======== DATASET RECORDS

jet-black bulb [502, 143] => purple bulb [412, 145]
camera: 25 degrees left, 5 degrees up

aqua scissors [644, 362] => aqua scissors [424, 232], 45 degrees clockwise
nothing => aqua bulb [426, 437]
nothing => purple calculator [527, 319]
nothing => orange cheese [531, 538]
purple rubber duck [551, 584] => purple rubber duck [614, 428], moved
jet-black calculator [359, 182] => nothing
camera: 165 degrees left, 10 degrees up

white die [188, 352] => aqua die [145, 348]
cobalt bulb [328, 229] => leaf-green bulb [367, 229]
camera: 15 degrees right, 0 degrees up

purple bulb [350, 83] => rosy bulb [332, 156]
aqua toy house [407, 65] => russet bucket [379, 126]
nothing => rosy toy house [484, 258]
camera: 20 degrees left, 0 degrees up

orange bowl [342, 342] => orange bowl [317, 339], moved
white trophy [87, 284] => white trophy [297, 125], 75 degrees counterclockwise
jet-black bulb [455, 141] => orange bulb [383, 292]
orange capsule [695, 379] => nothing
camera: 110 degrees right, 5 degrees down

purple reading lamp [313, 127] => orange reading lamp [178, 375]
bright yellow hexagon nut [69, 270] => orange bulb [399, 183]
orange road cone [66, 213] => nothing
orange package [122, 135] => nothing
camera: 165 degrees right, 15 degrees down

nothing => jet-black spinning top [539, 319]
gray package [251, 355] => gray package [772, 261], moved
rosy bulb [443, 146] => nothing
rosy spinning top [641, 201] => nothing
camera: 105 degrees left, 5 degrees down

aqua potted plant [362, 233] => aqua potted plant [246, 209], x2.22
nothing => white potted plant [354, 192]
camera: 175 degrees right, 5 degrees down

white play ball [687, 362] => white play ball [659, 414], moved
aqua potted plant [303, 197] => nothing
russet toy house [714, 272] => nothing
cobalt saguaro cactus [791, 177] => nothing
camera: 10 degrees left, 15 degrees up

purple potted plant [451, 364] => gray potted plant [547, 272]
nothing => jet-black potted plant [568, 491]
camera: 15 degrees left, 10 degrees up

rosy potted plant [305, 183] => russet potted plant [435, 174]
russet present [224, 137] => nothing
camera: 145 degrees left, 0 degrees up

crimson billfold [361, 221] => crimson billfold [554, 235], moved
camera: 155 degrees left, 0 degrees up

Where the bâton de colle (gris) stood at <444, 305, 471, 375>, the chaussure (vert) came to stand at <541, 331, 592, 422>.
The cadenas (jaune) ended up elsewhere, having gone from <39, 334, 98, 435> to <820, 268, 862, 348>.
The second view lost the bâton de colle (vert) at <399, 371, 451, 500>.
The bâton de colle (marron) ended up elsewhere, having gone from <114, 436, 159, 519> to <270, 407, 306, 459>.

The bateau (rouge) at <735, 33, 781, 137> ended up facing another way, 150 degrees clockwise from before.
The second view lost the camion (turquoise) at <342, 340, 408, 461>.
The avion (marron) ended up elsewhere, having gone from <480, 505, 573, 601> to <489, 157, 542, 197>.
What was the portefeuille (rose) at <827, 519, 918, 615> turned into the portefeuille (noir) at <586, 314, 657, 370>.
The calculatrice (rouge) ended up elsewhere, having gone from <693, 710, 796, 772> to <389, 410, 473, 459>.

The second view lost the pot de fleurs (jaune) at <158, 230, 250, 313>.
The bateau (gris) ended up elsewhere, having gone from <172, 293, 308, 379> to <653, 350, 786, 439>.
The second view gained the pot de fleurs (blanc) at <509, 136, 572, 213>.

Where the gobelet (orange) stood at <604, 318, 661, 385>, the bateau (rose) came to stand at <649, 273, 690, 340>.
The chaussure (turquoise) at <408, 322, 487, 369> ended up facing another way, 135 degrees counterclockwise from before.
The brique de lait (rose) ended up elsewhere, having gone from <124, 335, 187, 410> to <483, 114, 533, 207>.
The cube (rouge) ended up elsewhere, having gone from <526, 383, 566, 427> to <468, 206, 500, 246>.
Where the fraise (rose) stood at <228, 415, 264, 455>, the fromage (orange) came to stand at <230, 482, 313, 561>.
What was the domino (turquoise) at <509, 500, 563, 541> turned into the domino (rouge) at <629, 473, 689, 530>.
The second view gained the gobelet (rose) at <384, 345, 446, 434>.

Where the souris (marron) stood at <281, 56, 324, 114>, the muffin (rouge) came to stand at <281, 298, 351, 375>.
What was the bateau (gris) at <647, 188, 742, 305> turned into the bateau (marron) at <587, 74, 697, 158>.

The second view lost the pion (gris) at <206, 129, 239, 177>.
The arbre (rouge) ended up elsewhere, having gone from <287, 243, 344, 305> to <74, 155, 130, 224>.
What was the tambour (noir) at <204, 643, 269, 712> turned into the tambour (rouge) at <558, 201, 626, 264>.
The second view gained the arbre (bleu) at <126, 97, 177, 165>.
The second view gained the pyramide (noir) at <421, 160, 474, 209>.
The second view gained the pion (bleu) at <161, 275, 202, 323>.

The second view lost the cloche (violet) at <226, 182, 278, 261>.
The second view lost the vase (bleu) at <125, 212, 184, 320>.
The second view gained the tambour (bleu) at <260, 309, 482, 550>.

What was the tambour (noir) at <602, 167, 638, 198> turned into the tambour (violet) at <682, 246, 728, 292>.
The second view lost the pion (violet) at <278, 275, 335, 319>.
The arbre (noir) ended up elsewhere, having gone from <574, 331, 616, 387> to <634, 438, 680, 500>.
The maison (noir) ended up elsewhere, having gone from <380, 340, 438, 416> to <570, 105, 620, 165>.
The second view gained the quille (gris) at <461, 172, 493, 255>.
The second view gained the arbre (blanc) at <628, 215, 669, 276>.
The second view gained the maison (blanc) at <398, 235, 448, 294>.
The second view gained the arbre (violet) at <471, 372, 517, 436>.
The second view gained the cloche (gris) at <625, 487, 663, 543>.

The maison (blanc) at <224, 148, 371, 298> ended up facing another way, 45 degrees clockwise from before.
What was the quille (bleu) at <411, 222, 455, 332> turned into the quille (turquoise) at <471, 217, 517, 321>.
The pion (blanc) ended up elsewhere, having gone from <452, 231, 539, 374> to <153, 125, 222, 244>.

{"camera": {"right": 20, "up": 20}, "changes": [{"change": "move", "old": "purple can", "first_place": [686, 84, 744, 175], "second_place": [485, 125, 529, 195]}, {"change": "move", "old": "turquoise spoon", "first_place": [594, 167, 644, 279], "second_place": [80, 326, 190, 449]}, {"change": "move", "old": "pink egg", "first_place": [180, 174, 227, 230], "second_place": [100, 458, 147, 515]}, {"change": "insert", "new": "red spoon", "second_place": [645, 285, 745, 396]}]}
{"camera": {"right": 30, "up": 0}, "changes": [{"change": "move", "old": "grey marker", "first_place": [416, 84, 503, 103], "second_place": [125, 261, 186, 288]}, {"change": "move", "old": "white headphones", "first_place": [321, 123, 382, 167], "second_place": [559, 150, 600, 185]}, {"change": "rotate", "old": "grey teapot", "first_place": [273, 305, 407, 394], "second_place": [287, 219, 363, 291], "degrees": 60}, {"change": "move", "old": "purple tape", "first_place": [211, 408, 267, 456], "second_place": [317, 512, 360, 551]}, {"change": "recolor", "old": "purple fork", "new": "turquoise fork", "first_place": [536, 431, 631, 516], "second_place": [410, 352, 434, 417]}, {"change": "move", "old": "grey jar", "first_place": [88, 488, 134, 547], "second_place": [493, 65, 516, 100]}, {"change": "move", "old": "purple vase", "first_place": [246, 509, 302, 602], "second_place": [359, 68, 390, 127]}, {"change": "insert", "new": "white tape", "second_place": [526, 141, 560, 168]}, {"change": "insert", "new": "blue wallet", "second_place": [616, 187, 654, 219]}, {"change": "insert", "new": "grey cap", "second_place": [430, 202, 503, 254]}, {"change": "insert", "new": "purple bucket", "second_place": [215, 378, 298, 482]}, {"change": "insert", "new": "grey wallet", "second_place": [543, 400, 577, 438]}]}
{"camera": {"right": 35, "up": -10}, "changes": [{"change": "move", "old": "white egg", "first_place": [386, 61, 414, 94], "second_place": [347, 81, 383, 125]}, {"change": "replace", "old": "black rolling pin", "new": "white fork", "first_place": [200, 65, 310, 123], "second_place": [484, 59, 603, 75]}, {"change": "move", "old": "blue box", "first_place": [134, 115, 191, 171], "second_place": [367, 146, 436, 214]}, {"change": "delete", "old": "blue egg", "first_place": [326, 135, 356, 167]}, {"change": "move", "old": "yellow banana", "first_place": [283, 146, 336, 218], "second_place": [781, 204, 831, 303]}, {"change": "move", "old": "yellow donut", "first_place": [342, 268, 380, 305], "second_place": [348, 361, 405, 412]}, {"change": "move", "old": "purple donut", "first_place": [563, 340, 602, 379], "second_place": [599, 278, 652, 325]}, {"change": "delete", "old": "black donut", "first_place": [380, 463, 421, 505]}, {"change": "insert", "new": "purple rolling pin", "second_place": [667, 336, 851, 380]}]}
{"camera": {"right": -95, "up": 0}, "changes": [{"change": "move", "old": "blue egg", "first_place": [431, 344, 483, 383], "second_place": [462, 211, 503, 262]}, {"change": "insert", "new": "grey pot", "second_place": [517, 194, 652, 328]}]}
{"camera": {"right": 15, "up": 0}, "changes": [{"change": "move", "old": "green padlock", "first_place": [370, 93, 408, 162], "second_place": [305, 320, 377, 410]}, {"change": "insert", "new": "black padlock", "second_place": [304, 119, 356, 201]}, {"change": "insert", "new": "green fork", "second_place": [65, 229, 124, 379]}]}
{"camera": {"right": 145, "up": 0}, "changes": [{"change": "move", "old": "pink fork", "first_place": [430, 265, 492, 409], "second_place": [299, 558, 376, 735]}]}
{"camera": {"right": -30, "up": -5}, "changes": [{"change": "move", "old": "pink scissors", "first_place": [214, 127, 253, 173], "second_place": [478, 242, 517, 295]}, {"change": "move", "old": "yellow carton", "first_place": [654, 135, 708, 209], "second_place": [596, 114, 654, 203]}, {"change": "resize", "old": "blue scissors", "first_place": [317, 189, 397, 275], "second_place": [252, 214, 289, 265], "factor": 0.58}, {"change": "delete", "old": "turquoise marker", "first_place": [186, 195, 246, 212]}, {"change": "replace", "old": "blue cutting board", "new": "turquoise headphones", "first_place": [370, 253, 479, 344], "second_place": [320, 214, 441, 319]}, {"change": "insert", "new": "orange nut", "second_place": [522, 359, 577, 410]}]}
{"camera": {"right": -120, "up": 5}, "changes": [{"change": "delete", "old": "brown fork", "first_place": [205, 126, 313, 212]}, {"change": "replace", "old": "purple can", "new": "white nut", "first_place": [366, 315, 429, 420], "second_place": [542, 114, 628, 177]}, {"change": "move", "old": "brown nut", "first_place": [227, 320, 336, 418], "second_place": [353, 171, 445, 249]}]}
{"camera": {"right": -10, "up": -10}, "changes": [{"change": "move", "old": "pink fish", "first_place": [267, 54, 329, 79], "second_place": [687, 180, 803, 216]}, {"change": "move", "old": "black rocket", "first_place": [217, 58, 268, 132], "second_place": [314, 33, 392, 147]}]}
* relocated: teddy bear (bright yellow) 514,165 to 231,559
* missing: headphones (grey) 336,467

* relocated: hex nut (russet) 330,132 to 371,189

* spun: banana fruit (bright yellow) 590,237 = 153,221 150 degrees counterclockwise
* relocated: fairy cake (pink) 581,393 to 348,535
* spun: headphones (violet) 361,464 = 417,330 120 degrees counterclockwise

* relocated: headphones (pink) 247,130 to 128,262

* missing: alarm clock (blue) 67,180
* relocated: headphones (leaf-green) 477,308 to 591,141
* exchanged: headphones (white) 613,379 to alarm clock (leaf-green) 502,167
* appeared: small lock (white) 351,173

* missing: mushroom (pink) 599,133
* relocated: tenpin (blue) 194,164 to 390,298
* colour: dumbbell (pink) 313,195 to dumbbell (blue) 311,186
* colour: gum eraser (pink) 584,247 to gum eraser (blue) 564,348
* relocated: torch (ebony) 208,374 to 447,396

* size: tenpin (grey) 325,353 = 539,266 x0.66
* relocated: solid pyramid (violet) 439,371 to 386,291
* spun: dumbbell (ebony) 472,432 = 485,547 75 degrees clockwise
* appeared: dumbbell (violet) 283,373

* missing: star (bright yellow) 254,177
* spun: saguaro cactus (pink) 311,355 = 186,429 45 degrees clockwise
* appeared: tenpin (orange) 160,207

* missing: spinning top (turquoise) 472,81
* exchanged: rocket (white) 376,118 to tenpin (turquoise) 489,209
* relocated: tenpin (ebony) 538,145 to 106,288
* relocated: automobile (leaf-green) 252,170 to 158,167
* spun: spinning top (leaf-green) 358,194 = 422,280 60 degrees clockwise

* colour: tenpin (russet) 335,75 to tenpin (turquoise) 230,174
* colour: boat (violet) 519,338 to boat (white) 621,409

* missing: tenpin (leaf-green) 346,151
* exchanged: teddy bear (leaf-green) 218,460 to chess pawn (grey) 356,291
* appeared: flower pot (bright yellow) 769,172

================

*PROBLEM STATEMENT*.
Your response should hold the lines from the first line of the entries above through the line with "camera: 175 degrees right, 5 degrees down", each retyped exactly, and nothing else.

*SOLUTION TO THIS TASK*.
jet-black bulb [502, 143] => purple bulb [412, 145]
camera: 25 degrees left, 5 degrees up

aqua scissors [644, 362] => aqua scissors [424, 232], 45 degrees clockwise
nothing => aqua bulb [426, 437]
nothing => purple calculator [527, 319]
nothing => orange cheese [531, 538]
purple rubber duck [551, 584] => purple rubber duck [614, 428], moved
jet-black calculator [359, 182] => nothing
camera: 165 degrees left, 10 degrees up

white die [188, 352] => aqua die [145, 348]
cobalt bulb [328, 229] => leaf-green bulb [367, 229]
camera: 15 degrees right, 0 degrees up

purple bulb [350, 83] => rosy bulb [332, 156]
aqua toy house [407, 65] => russet bucket [379, 126]
nothing => rosy toy house [484, 258]
camera: 20 degrees left, 0 degrees up

orange bowl [342, 342] => orange bowl [317, 339], moved
white trophy [87, 284] => white trophy [297, 125], 75 degrees counterclockwise
jet-black bulb [455, 141] => orange bulb [383, 292]
orange capsule [695, 379] => nothing
camera: 110 degrees right, 5 degrees down

purple reading lamp [313, 127] => orange reading lamp [178, 375]
bright yellow hexagon nut [69, 270] => orange bulb [399, 183]
orange road cone [66, 213] => nothing
orange package [122, 135] => nothing
camera: 165 degrees right, 15 degrees down

nothing => jet-black spinning top [539, 319]
gray package [251, 355] => gray package [772, 261], moved
rosy bulb [443, 146] => nothing
rosy spinning top [641, 201] => nothing
camera: 105 degrees left, 5 degrees down

aqua potted plant [362, 233] => aqua potted plant [246, 209], x2.22
nothing => white potted plant [354, 192]
camera: 175 degrees right, 5 degrees down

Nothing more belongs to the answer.